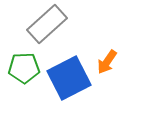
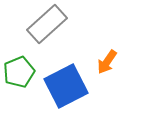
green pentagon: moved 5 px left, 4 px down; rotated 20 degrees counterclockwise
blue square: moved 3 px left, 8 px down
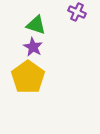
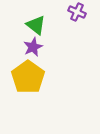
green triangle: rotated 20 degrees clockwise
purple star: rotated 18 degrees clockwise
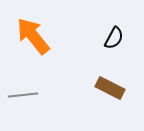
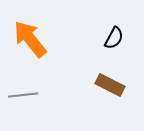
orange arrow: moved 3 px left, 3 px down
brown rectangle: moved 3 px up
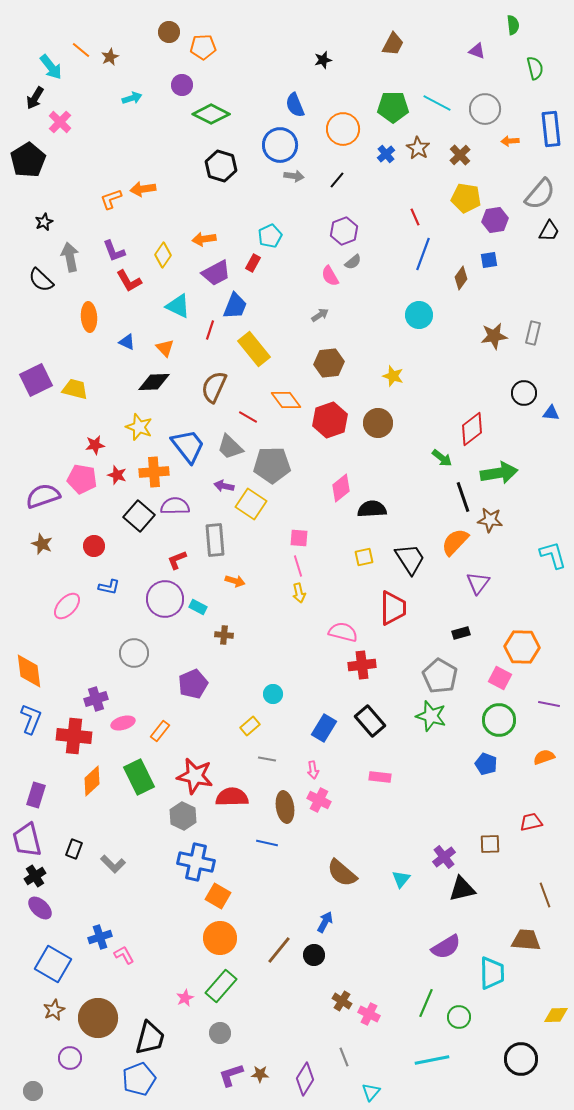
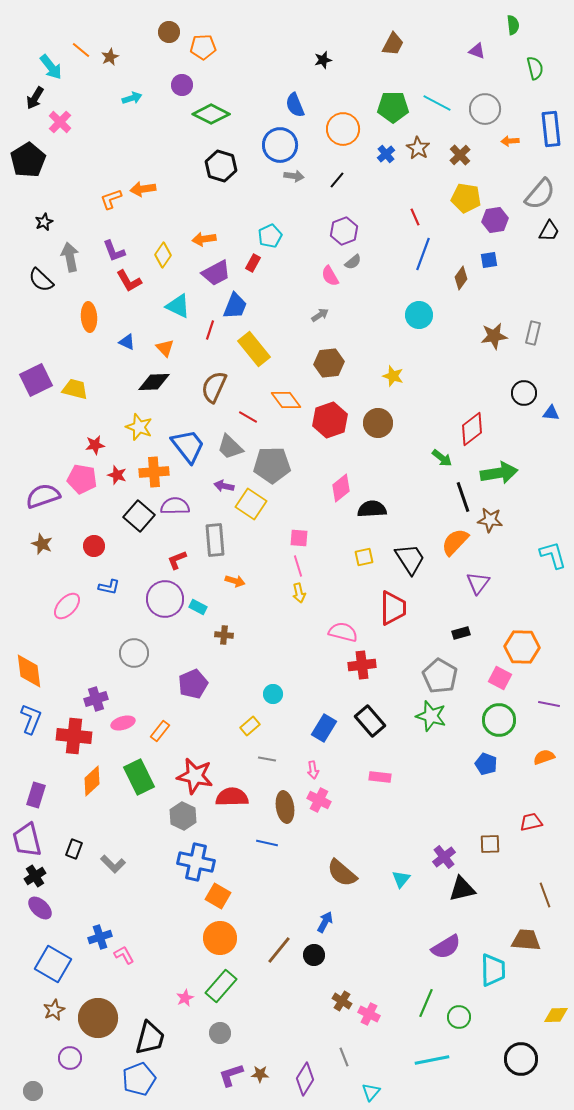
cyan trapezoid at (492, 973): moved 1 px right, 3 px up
◇ ◇ ◇
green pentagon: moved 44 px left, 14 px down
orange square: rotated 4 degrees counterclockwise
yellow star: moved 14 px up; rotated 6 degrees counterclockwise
◇ ◇ ◇
■ WORK INSTRUCTIONS
In the data above, find the line containing "green pentagon: moved 5" and the line containing "cyan trapezoid at". Repeat those two lines and everything between them exactly, minus the pictures.

■ WORKED SOLUTION
green pentagon: moved 5 px left, 4 px down; rotated 20 degrees counterclockwise
blue square: moved 3 px left, 8 px down
green triangle: rotated 20 degrees clockwise
purple star: rotated 18 degrees clockwise
orange arrow: moved 3 px left, 3 px down
brown rectangle: moved 3 px up
cyan trapezoid at (492, 973): moved 1 px right, 3 px up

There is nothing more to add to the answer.